• EXERCISE DESCRIPTION
Where a picture shows up in the listing below, omit it and output the rest exactly.
*** Opening DATA PROVIDED ***
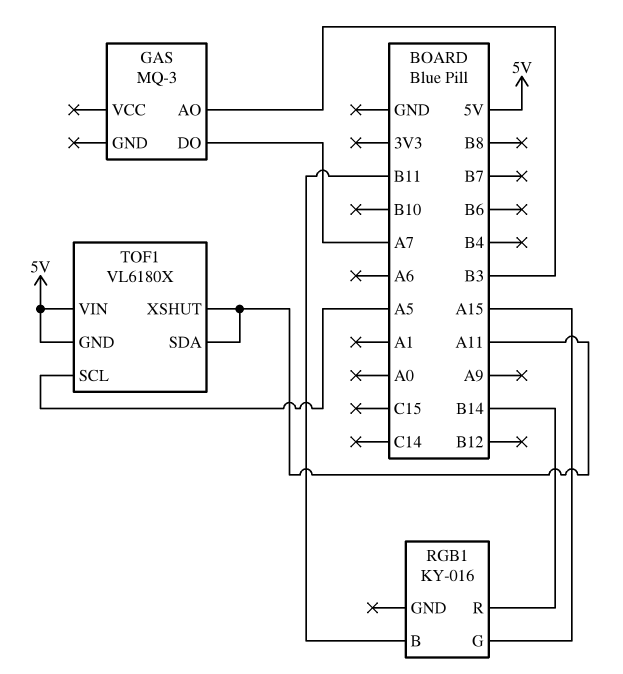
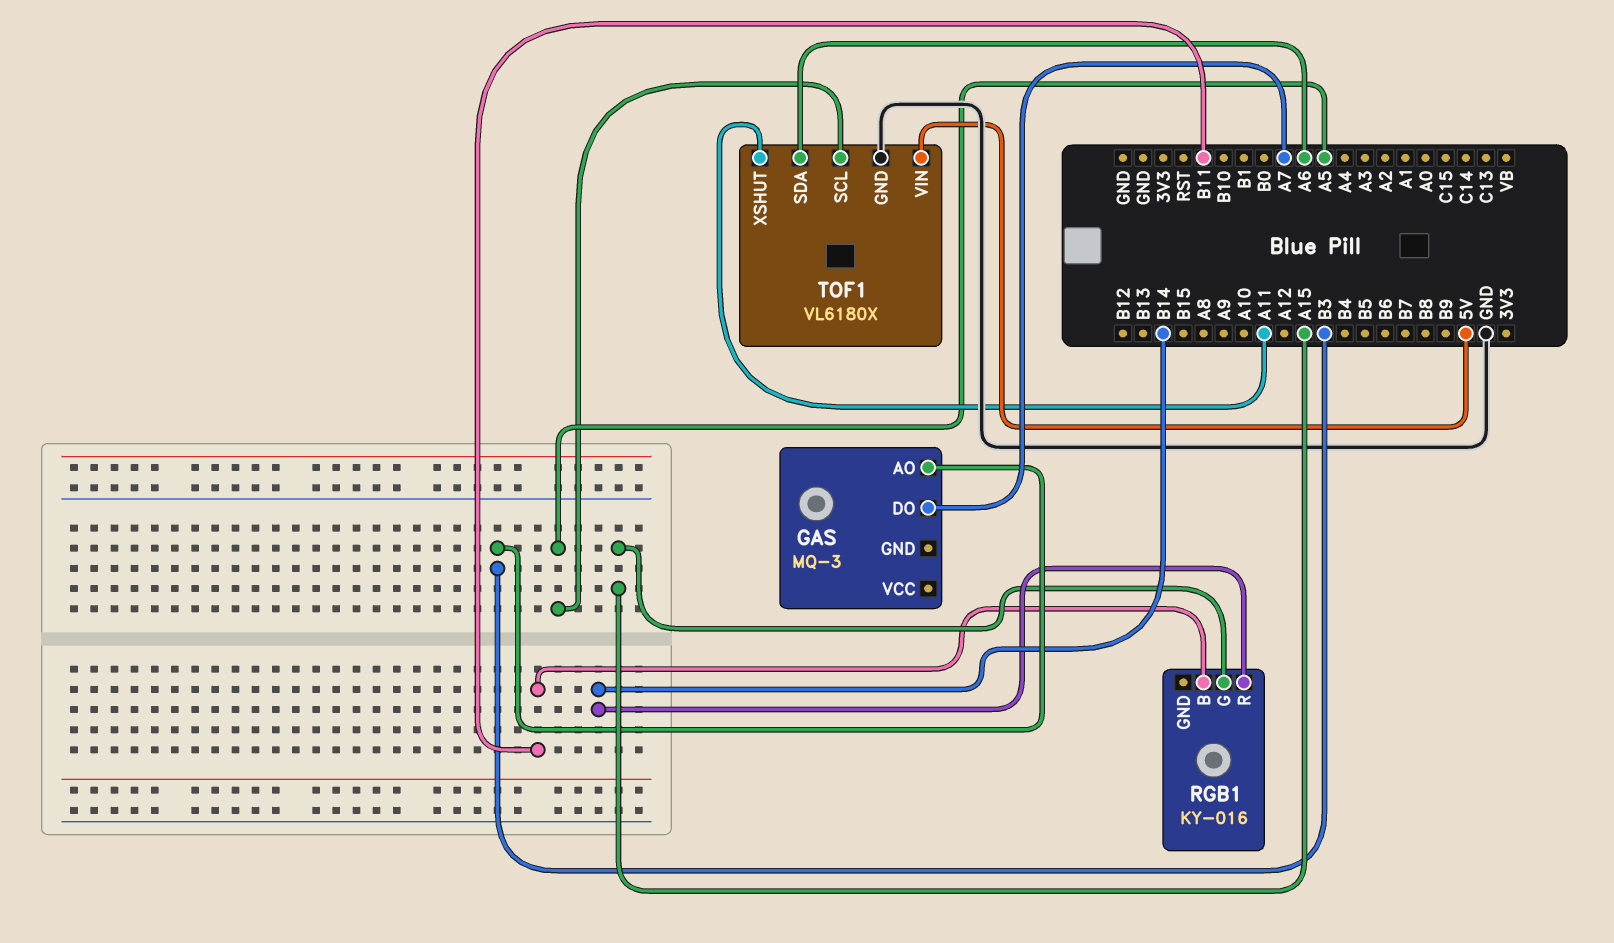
TOF1 pin GND: 5V -> GND
TOF1 pin SDA: A11 -> A6

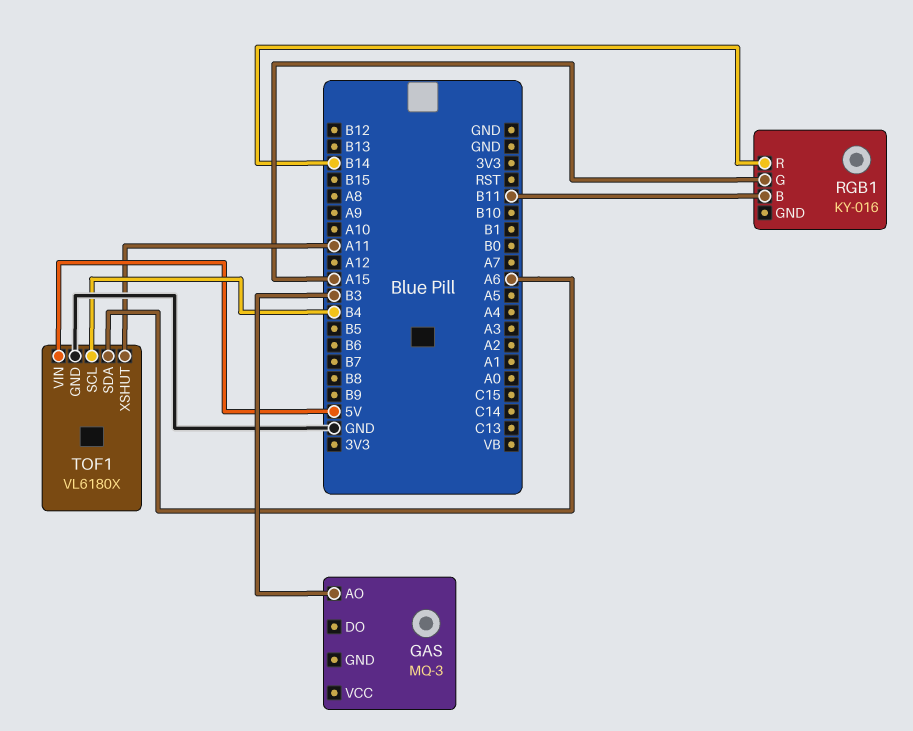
GAS pin DO: A7 -> none
TOF1 pin SCL: A5 -> B4

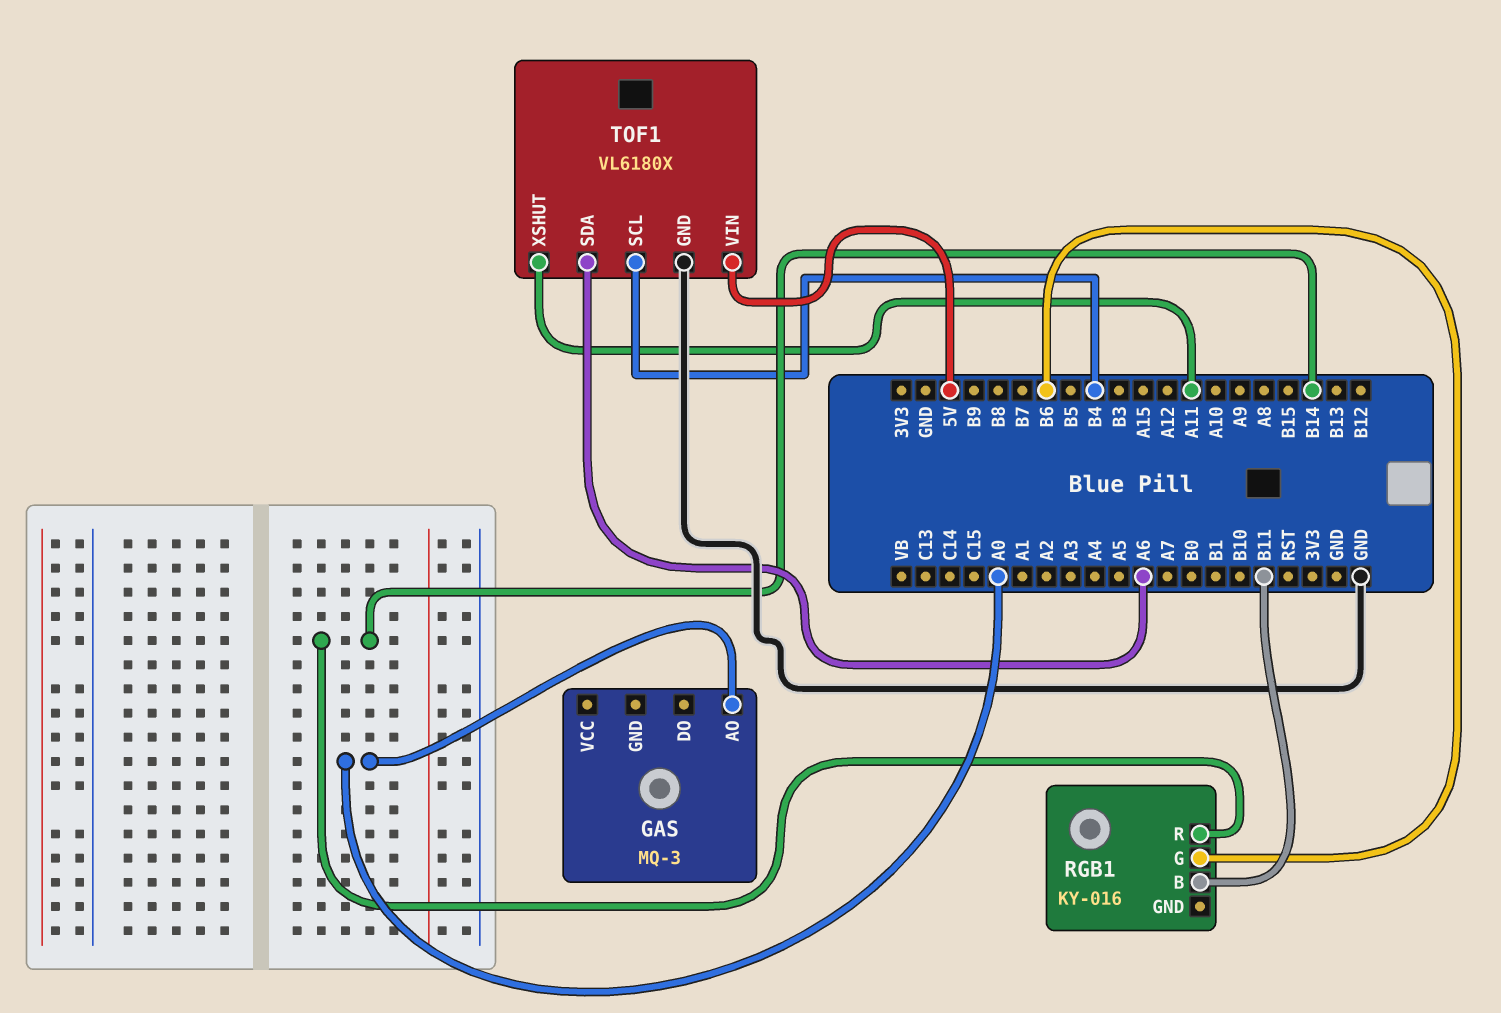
GAS pin AO: B3 -> A0
RGB1 pin G: A15 -> B6

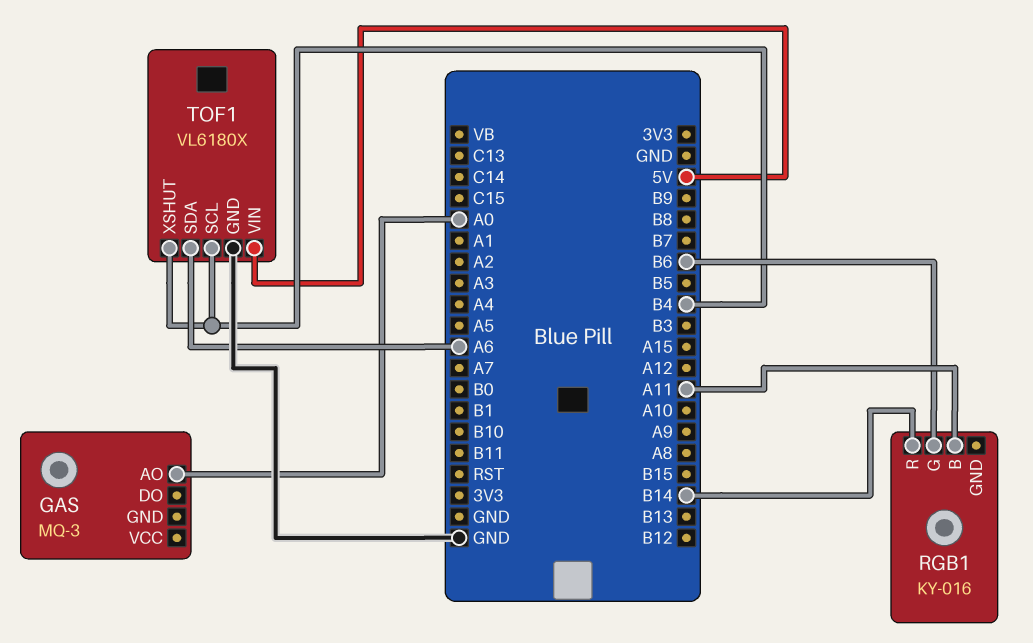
RGB1 pin B: B11 -> A11
TOF1 pin XSHUT: A11 -> B4

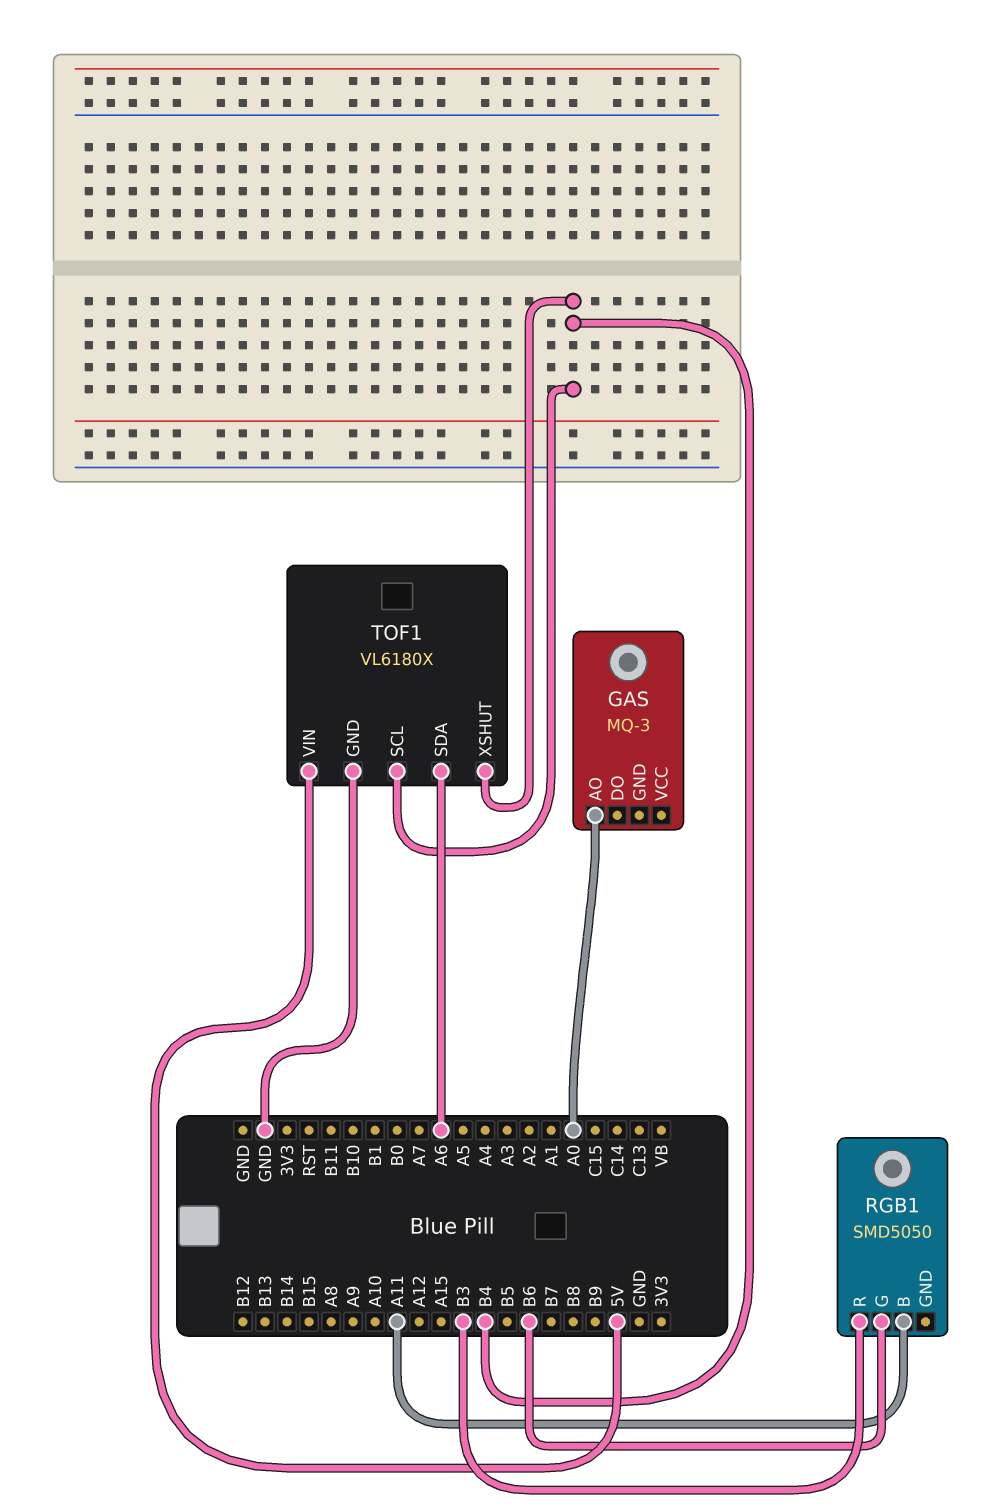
RGB1: KY-016 -> SMD5050
RGB1 pin R: B14 -> B3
*** Closing DATA PROVIDED ***
• RESPONSE TO THE EXERCISE
TOF1 pin GND: 5V -> GND
TOF1 pin SDA: A11 -> A6

GAS pin DO: A7 -> none
TOF1 pin SCL: A5 -> B4

GAS pin AO: B3 -> A0
RGB1 pin G: A15 -> B6

RGB1 pin B: B11 -> A11
TOF1 pin XSHUT: A11 -> B4

RGB1: KY-016 -> SMD5050
RGB1 pin R: B14 -> B3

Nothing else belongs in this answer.